Reproduce the items below, swapping each occurrence of "figurine" for "statuette" and leaving everything else unchanged.

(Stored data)
┄┄┄┄┄┄┄┄┄┄

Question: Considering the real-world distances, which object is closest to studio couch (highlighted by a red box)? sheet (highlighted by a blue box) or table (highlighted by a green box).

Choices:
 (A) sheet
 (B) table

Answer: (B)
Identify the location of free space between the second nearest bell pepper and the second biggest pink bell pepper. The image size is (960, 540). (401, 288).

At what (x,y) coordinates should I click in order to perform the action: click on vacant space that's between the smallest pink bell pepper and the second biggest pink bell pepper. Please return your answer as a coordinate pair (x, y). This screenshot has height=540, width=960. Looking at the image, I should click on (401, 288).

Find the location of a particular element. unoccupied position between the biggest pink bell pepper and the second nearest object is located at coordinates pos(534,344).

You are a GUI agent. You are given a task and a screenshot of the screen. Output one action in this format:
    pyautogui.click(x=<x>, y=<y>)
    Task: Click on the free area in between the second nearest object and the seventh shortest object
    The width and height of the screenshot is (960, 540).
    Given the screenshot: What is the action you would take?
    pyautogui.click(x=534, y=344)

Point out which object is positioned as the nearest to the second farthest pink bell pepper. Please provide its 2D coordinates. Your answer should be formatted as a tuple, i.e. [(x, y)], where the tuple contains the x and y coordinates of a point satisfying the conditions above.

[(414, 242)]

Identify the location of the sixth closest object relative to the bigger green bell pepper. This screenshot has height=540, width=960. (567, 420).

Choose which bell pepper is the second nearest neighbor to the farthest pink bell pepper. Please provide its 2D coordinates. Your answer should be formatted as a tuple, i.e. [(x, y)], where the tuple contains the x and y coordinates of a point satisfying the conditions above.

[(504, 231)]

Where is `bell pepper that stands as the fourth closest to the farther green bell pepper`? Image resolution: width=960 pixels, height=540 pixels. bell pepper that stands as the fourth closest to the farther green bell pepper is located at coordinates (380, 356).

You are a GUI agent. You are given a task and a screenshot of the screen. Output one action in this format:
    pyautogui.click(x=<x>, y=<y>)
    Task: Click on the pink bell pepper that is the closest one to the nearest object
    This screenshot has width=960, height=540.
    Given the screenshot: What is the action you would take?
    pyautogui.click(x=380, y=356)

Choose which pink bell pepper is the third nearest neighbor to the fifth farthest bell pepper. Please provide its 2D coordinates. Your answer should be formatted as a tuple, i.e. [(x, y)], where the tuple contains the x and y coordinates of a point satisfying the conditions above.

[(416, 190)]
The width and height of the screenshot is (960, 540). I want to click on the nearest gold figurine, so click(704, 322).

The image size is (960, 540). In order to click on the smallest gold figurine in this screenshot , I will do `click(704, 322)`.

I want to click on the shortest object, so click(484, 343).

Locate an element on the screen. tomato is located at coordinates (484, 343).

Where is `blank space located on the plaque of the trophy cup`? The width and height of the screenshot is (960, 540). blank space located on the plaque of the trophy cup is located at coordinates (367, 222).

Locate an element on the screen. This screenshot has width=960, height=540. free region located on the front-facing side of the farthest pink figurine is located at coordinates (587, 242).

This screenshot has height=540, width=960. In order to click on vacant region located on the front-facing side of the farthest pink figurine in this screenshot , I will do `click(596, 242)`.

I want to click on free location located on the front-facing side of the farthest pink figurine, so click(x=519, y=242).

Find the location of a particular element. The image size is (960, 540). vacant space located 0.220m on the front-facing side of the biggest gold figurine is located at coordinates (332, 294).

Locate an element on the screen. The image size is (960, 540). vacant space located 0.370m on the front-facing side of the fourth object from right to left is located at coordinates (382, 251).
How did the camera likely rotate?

┄┄┄┄┄┄┄┄┄┄

**Solution below**:
Question: Considering the real-world distances, which object is closest to studio couch (highlighted by a red box)? sheet (highlighted by a blue box) or table (highlighted by a green box).

Choices:
 (A) sheet
 (B) table

Answer: (B)
Identify the location of free space between the second nearest bell pepper and the second biggest pink bell pepper. The image size is (960, 540). (401, 288).

At what (x,y) coordinates should I click in order to perform the action: click on vacant space that's between the smallest pink bell pepper and the second biggest pink bell pepper. Please return your answer as a coordinate pair (x, y). This screenshot has height=540, width=960. Looking at the image, I should click on (401, 288).

Find the location of a particular element. unoccupied position between the biggest pink bell pepper and the second nearest object is located at coordinates pos(534,344).

You are a GUI agent. You are given a task and a screenshot of the screen. Output one action in this format:
    pyautogui.click(x=<x>, y=<y>)
    Task: Click on the free area in between the second nearest object and the seventh shortest object
    The width and height of the screenshot is (960, 540).
    Given the screenshot: What is the action you would take?
    pyautogui.click(x=534, y=344)

Point out which object is positioned as the nearest to the second farthest pink bell pepper. Please provide its 2D coordinates. Your answer should be formatted as a tuple, i.e. [(x, y)], where the tuple contains the x and y coordinates of a point satisfying the conditions above.

[(414, 242)]

Identify the location of the sixth closest object relative to the bigger green bell pepper. This screenshot has height=540, width=960. (567, 420).

Choose which bell pepper is the second nearest neighbor to the farthest pink bell pepper. Please provide its 2D coordinates. Your answer should be formatted as a tuple, i.e. [(x, y)], where the tuple contains the x and y coordinates of a point satisfying the conditions above.

[(504, 231)]

Where is `bell pepper that stands as the fourth closest to the farther green bell pepper`? Image resolution: width=960 pixels, height=540 pixels. bell pepper that stands as the fourth closest to the farther green bell pepper is located at coordinates (380, 356).

You are a GUI agent. You are given a task and a screenshot of the screen. Output one action in this format:
    pyautogui.click(x=<x>, y=<y>)
    Task: Click on the pink bell pepper that is the closest one to the nearest object
    This screenshot has width=960, height=540.
    Given the screenshot: What is the action you would take?
    pyautogui.click(x=380, y=356)

Choose which pink bell pepper is the third nearest neighbor to the fifth farthest bell pepper. Please provide its 2D coordinates. Your answer should be formatted as a tuple, i.e. [(x, y)], where the tuple contains the x and y coordinates of a point satisfying the conditions above.

[(416, 190)]
The width and height of the screenshot is (960, 540). I want to click on the nearest gold statuette, so click(704, 322).

The image size is (960, 540). In order to click on the smallest gold statuette in this screenshot , I will do `click(704, 322)`.

I want to click on the shortest object, so click(484, 343).

Locate an element on the screen. tomato is located at coordinates (484, 343).

Where is `blank space located on the plaque of the trophy cup`? The width and height of the screenshot is (960, 540). blank space located on the plaque of the trophy cup is located at coordinates (367, 222).

Locate an element on the screen. This screenshot has width=960, height=540. free region located on the front-facing side of the farthest pink statuette is located at coordinates (587, 242).

This screenshot has height=540, width=960. In order to click on vacant region located on the front-facing side of the farthest pink statuette in this screenshot , I will do `click(596, 242)`.

I want to click on free location located on the front-facing side of the farthest pink statuette, so click(x=519, y=242).

Find the location of a particular element. The image size is (960, 540). vacant space located 0.220m on the front-facing side of the biggest gold statuette is located at coordinates (332, 294).

Locate an element on the screen. The image size is (960, 540). vacant space located 0.370m on the front-facing side of the fourth object from right to left is located at coordinates (382, 251).
How did the camera likely rotate?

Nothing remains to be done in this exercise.